What the task asks> I need the lines from the one containing "cyan hexagon: rotated" through the last line of the entries retyped exactly, with no pictures among them.

Colored geometric primitive data>
*-*-*
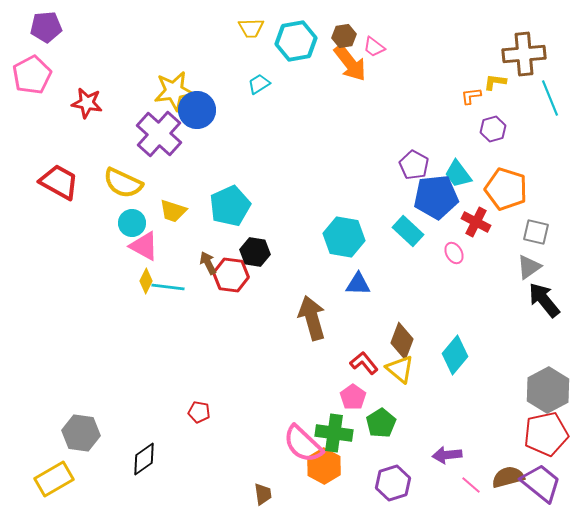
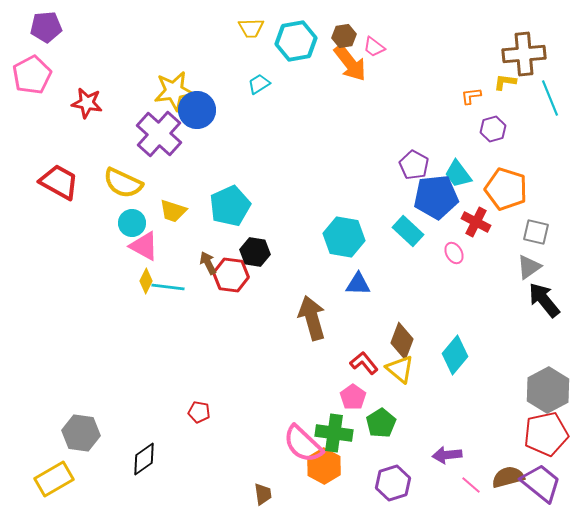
yellow L-shape at (495, 82): moved 10 px right
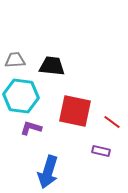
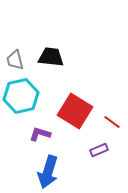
gray trapezoid: rotated 100 degrees counterclockwise
black trapezoid: moved 1 px left, 9 px up
cyan hexagon: rotated 20 degrees counterclockwise
red square: rotated 20 degrees clockwise
purple L-shape: moved 9 px right, 6 px down
purple rectangle: moved 2 px left, 1 px up; rotated 36 degrees counterclockwise
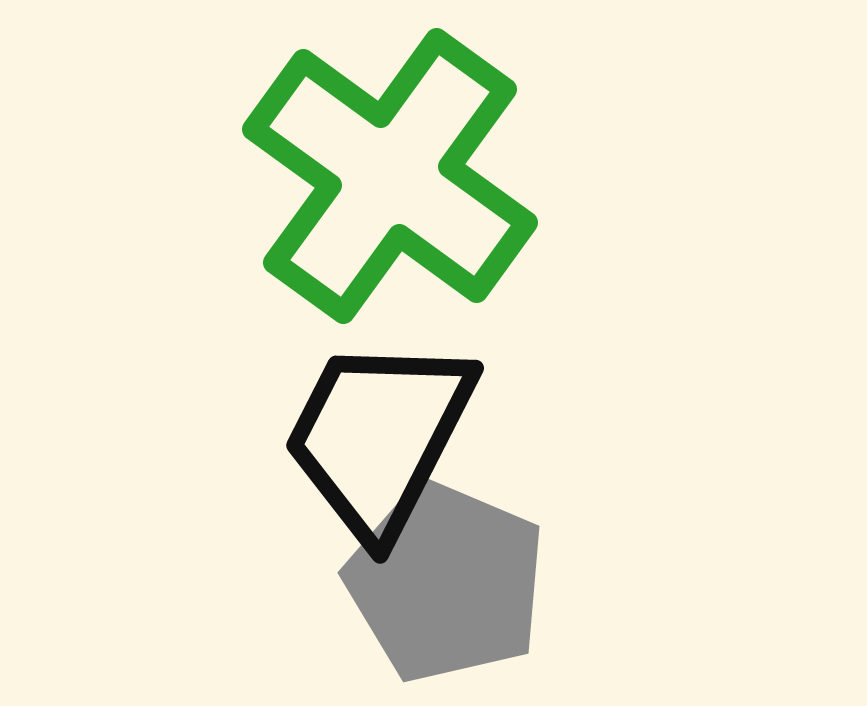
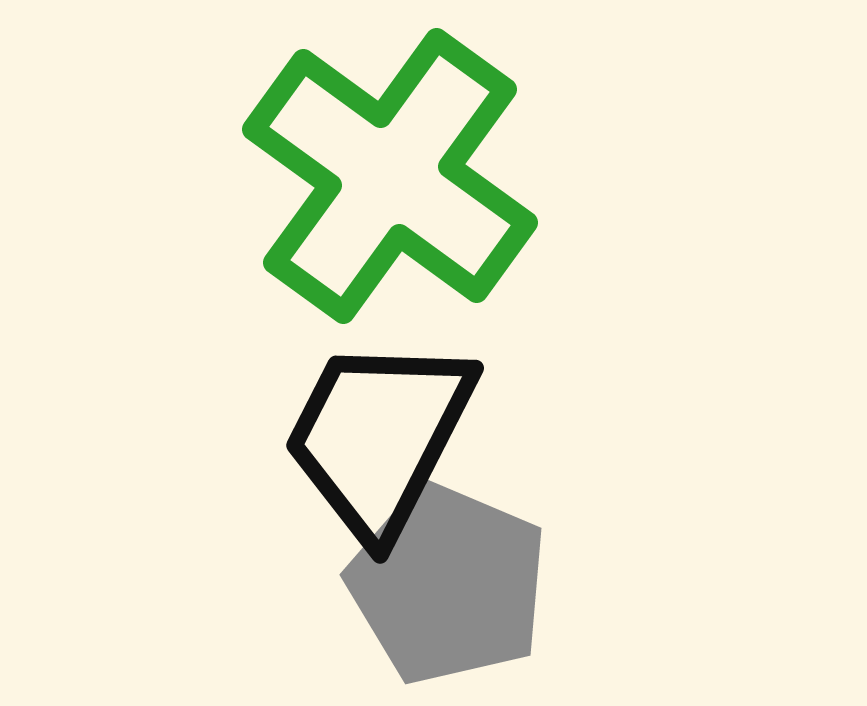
gray pentagon: moved 2 px right, 2 px down
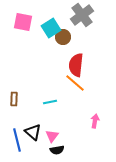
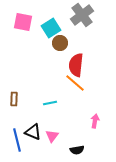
brown circle: moved 3 px left, 6 px down
cyan line: moved 1 px down
black triangle: rotated 18 degrees counterclockwise
black semicircle: moved 20 px right
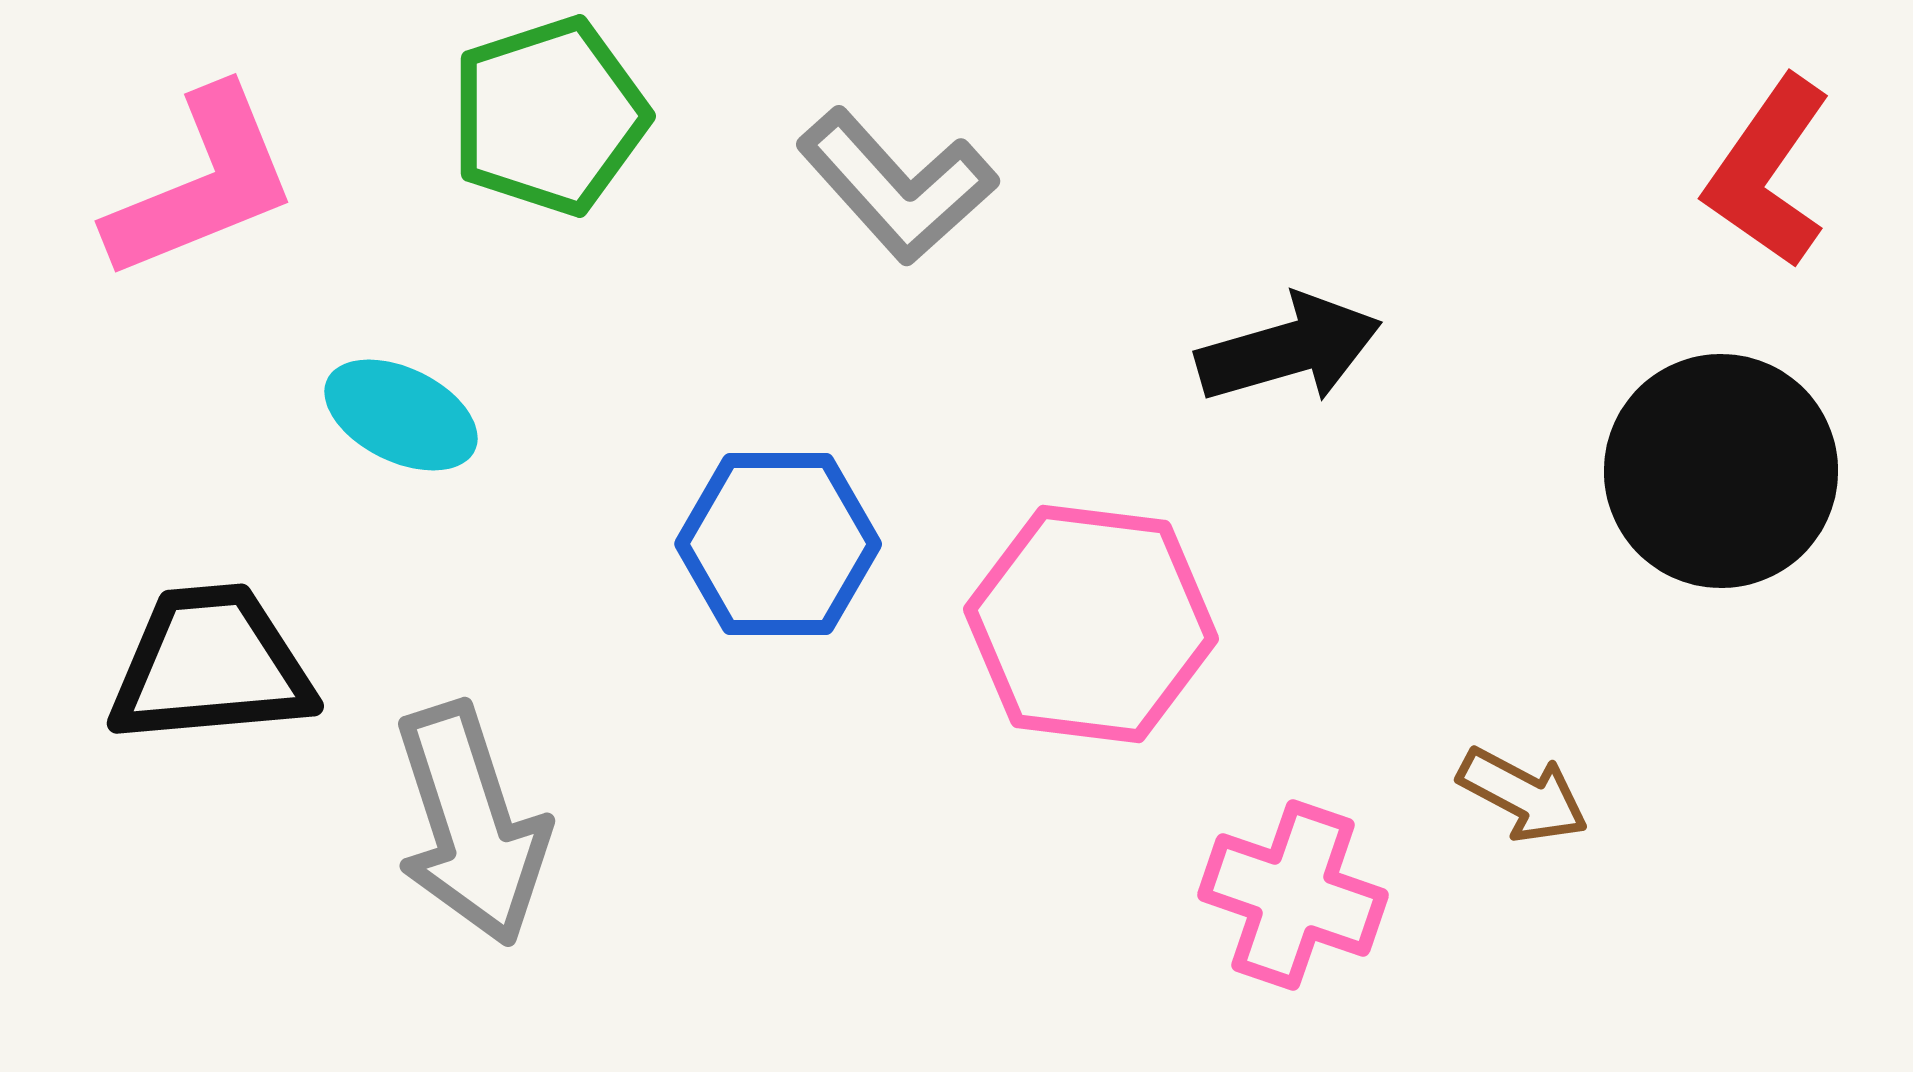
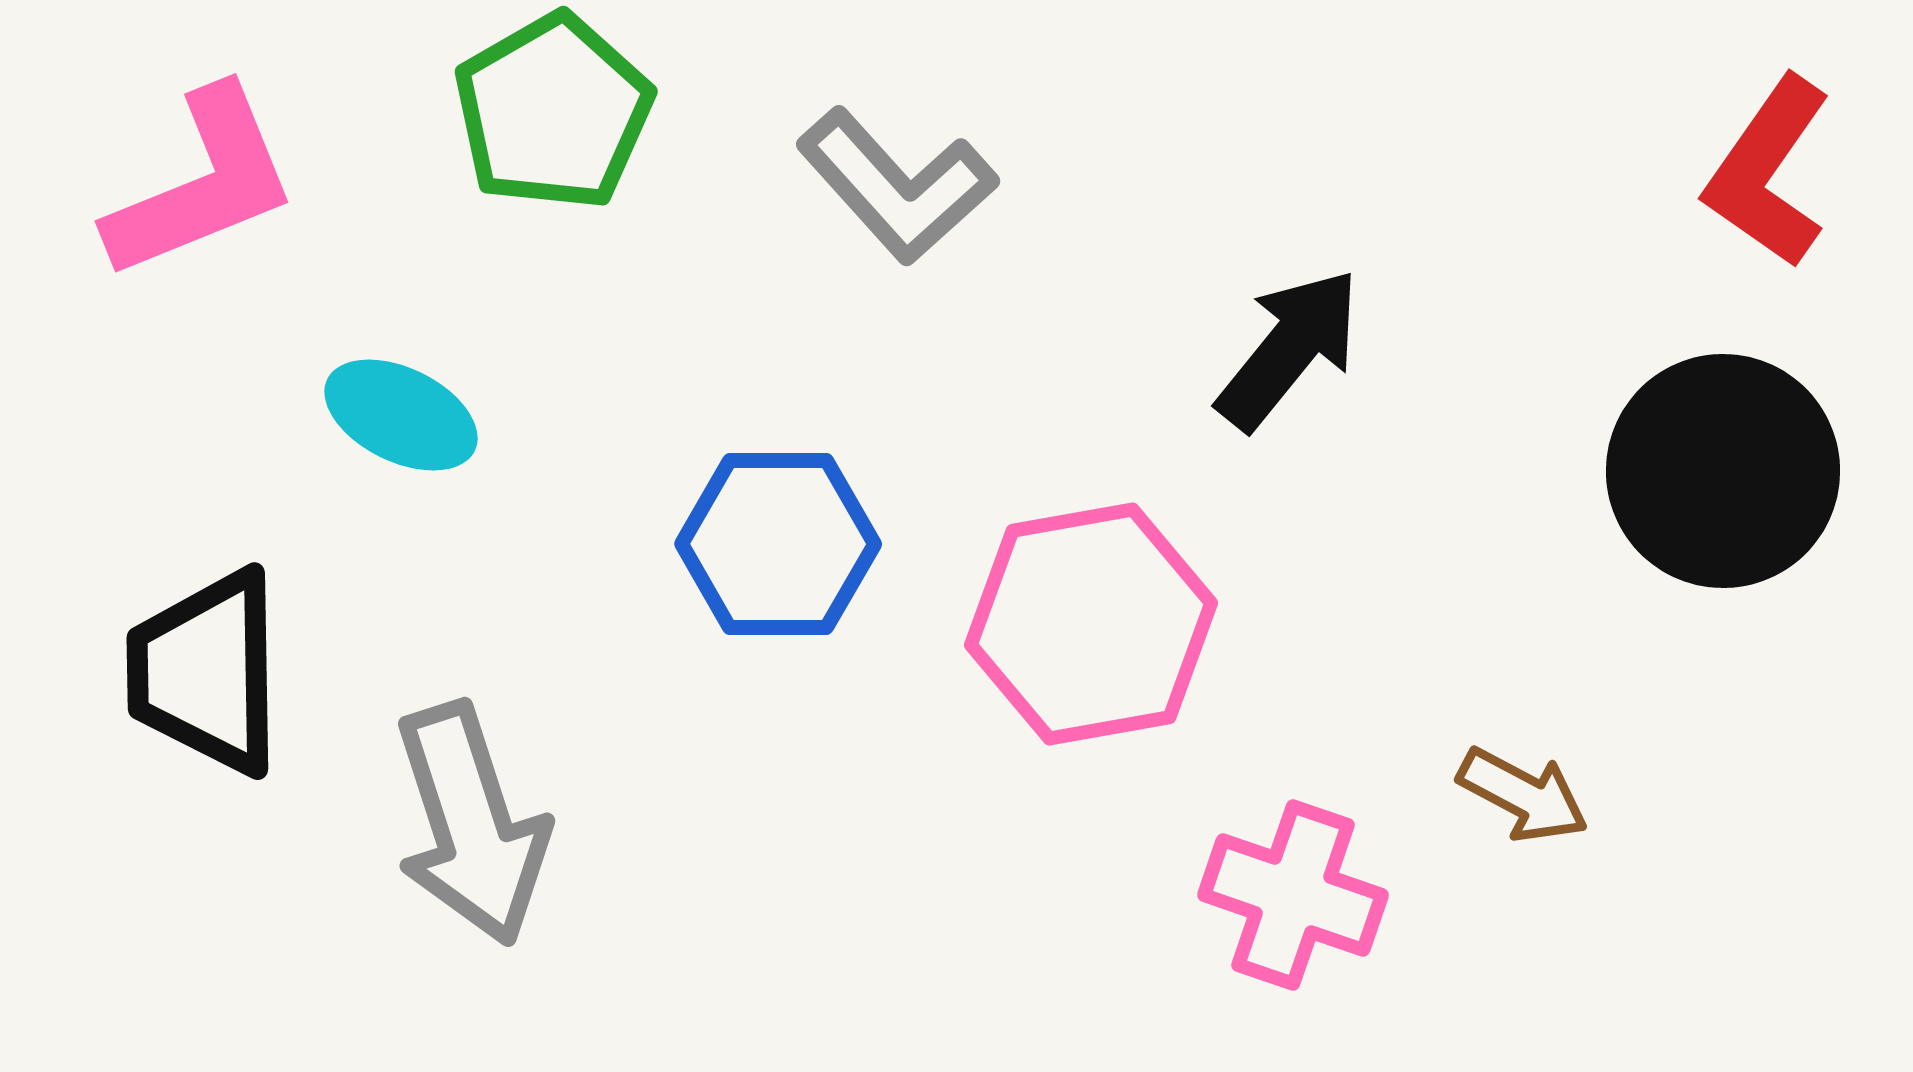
green pentagon: moved 4 px right, 4 px up; rotated 12 degrees counterclockwise
black arrow: rotated 35 degrees counterclockwise
black circle: moved 2 px right
pink hexagon: rotated 17 degrees counterclockwise
black trapezoid: moved 5 px left, 7 px down; rotated 86 degrees counterclockwise
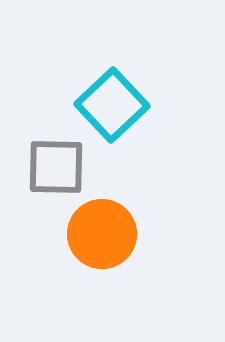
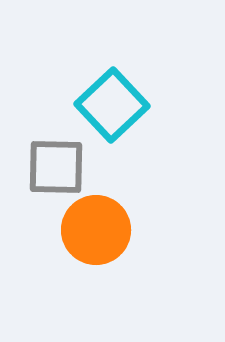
orange circle: moved 6 px left, 4 px up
*-*-*
Answer for this exercise>
cyan hexagon: rotated 20 degrees counterclockwise
red square: rotated 20 degrees clockwise
purple L-shape: moved 9 px right, 6 px down
purple rectangle: moved 2 px left, 1 px up; rotated 36 degrees counterclockwise
gray pentagon: moved 2 px right, 2 px down
brown circle: moved 3 px left, 6 px down
cyan line: moved 1 px down
black triangle: rotated 18 degrees counterclockwise
black semicircle: moved 20 px right
green pentagon: moved 4 px right, 4 px up; rotated 12 degrees counterclockwise
black arrow: rotated 35 degrees counterclockwise
black circle: moved 2 px right
pink hexagon: rotated 17 degrees counterclockwise
black trapezoid: moved 5 px left, 7 px down; rotated 86 degrees counterclockwise
orange circle: moved 6 px left, 4 px up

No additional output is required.